## Exercise directions
Select every line of the material below that contains the string "tempo" and copy each one. Case is significant.

↓

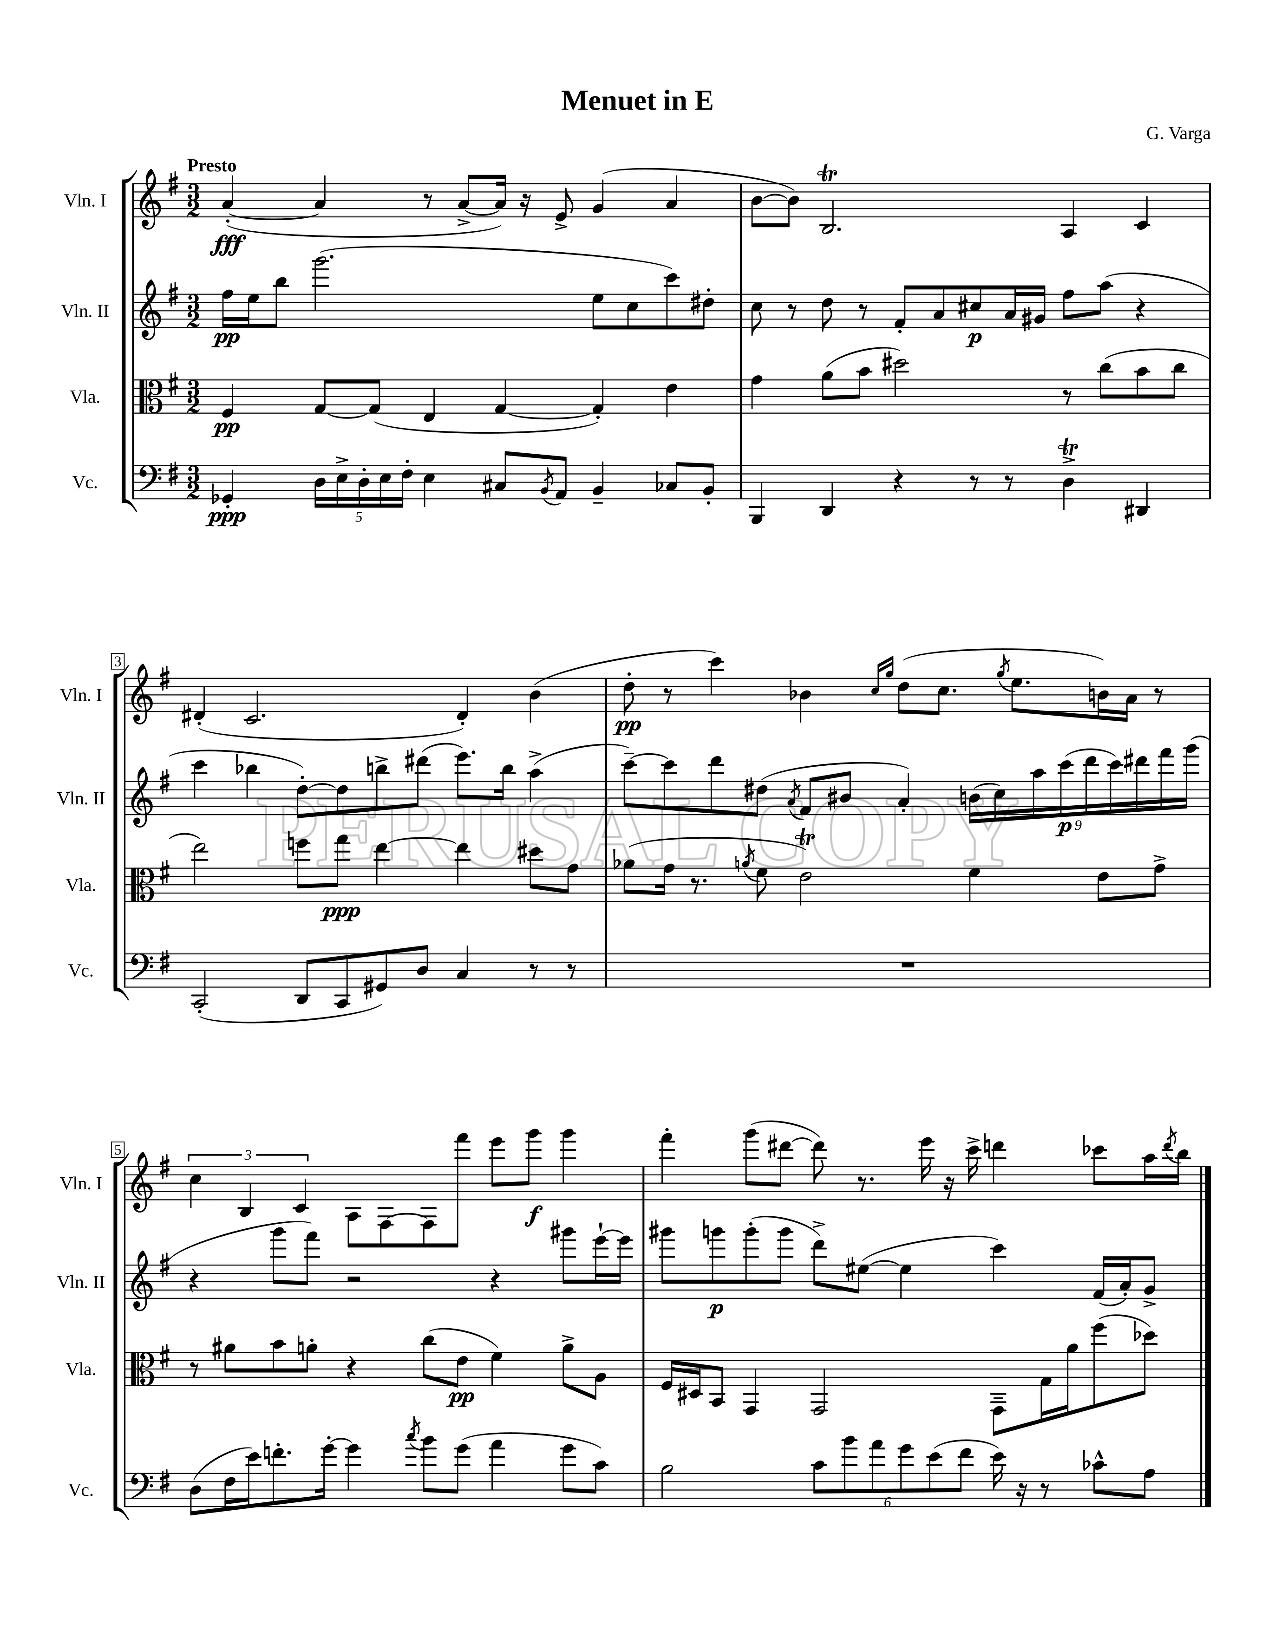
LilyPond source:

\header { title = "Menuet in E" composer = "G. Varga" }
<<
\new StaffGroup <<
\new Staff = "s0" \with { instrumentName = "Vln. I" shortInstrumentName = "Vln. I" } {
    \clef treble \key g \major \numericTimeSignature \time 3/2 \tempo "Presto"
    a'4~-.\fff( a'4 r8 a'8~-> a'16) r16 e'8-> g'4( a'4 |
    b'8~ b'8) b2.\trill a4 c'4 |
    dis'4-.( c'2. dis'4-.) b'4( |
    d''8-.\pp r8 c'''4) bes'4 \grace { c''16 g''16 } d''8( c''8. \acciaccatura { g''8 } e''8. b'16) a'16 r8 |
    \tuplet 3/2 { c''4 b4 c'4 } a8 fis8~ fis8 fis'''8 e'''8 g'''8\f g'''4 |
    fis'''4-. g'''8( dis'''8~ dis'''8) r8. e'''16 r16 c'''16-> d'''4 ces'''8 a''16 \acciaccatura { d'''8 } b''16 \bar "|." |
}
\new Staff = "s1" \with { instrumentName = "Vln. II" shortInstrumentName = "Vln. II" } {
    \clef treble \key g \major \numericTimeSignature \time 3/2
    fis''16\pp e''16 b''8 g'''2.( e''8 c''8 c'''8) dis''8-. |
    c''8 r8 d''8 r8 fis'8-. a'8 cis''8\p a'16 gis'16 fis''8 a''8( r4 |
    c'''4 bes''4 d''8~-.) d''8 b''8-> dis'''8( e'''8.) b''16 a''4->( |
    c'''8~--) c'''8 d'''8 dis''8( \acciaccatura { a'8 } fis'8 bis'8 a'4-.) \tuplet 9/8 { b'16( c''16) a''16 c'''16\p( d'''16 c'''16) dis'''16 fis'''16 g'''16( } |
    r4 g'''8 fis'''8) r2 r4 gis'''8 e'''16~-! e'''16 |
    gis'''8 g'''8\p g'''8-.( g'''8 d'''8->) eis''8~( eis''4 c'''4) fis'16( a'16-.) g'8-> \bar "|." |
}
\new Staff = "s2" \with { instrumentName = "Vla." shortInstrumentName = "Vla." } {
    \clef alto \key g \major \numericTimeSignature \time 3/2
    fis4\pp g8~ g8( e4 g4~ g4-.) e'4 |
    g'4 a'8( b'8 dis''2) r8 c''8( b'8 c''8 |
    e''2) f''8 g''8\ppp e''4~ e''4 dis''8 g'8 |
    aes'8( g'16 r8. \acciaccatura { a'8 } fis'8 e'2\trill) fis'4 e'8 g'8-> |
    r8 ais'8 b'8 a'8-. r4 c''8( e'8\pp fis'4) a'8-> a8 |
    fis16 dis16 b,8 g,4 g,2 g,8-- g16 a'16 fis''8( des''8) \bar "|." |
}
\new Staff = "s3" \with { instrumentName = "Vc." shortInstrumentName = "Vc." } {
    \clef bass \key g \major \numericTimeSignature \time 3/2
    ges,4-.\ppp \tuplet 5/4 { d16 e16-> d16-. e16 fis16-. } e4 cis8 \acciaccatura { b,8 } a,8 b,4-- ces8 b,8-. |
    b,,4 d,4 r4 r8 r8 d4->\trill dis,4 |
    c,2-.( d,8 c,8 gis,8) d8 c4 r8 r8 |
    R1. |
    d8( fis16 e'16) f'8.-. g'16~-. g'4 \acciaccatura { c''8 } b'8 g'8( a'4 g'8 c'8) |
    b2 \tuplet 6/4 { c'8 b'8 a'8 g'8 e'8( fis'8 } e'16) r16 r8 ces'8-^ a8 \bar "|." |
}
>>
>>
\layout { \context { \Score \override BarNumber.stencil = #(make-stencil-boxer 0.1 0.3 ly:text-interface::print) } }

↑
↓

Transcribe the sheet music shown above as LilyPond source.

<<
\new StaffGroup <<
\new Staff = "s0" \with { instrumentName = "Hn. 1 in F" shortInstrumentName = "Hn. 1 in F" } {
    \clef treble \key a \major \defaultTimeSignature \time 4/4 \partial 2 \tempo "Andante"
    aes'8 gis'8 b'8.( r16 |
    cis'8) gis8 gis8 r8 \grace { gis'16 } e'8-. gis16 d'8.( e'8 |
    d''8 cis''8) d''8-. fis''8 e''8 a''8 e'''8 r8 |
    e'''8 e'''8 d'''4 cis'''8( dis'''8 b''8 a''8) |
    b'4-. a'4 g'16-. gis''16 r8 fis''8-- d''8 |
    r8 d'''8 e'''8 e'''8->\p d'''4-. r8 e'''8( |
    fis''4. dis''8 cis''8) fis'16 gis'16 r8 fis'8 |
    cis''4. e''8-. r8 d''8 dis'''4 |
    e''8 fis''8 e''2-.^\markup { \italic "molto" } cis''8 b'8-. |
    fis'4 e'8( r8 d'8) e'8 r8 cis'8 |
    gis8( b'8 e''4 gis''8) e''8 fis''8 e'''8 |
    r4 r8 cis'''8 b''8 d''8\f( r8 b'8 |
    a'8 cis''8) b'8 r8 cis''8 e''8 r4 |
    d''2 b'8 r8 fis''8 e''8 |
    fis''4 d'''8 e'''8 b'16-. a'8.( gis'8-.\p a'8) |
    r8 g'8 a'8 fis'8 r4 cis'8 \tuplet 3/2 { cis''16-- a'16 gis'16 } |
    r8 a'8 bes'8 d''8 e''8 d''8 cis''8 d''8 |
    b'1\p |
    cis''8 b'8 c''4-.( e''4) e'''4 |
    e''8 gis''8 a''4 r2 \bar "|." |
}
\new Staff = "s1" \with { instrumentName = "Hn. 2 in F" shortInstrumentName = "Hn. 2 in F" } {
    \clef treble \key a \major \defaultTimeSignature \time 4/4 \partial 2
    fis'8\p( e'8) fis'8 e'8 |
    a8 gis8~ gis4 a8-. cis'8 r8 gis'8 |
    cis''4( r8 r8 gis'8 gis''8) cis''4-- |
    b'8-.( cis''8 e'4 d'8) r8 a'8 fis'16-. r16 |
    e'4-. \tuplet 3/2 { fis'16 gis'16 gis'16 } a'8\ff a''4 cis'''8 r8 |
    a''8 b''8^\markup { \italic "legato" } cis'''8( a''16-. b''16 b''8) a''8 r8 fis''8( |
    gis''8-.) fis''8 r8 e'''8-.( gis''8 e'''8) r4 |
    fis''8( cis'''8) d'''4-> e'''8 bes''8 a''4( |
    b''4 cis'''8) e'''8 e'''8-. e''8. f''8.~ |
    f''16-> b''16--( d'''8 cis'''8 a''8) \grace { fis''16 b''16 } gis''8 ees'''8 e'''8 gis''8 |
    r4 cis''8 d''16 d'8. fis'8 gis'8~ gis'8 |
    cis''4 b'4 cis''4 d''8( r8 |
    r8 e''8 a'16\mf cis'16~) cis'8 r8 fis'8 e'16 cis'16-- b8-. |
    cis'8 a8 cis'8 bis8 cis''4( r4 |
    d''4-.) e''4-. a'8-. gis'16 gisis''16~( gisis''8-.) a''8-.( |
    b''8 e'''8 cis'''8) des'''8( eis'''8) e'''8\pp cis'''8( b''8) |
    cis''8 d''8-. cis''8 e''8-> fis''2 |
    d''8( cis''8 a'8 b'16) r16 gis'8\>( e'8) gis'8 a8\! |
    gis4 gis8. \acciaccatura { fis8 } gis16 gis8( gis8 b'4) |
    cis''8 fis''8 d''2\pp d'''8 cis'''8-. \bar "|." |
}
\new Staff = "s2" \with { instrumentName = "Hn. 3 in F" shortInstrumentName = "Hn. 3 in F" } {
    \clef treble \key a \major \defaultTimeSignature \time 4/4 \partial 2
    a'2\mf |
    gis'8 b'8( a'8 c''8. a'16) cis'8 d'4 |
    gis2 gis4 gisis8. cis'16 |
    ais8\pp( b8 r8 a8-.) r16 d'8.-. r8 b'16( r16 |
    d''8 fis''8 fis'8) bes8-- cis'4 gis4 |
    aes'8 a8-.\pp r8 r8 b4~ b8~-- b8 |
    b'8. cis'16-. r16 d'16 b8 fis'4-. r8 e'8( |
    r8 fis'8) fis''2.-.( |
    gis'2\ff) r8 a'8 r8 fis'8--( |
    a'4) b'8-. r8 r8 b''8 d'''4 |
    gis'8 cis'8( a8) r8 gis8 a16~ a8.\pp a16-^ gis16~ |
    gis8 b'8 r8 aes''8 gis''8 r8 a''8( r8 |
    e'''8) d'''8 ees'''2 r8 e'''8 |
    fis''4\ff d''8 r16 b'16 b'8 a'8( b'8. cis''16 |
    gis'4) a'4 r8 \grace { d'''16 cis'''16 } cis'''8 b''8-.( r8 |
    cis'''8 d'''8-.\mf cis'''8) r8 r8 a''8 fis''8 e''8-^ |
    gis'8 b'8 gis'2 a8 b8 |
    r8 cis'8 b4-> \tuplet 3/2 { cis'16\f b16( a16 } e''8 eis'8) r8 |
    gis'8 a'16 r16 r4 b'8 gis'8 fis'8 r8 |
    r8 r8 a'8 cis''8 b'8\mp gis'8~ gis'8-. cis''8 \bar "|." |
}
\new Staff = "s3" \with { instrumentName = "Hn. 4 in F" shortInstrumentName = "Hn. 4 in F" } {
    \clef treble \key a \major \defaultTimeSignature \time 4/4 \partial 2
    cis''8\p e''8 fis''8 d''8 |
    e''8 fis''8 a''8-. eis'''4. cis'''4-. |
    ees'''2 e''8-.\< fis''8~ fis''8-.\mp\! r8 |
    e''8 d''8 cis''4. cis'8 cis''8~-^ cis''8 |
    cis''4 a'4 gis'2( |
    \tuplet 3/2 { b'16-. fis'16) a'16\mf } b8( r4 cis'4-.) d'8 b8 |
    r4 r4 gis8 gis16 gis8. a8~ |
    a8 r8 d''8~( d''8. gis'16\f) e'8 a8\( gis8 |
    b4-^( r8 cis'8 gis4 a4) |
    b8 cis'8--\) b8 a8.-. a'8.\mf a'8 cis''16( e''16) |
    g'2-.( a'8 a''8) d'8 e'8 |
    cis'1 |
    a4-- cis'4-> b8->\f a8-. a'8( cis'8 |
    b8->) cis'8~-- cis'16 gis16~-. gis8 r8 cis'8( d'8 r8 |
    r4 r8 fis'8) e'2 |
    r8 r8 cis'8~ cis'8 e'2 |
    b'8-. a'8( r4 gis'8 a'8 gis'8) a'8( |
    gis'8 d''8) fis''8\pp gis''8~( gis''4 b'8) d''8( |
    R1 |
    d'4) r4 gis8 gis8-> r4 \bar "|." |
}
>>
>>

↑

## Problem solution
    \clef treble \key g \major \numericTimeSignature \time 3/2 \tempo "Presto"
    \clef treble \key a \major \defaultTimeSignature \time 4/4 \partial 2 \tempo "Andante"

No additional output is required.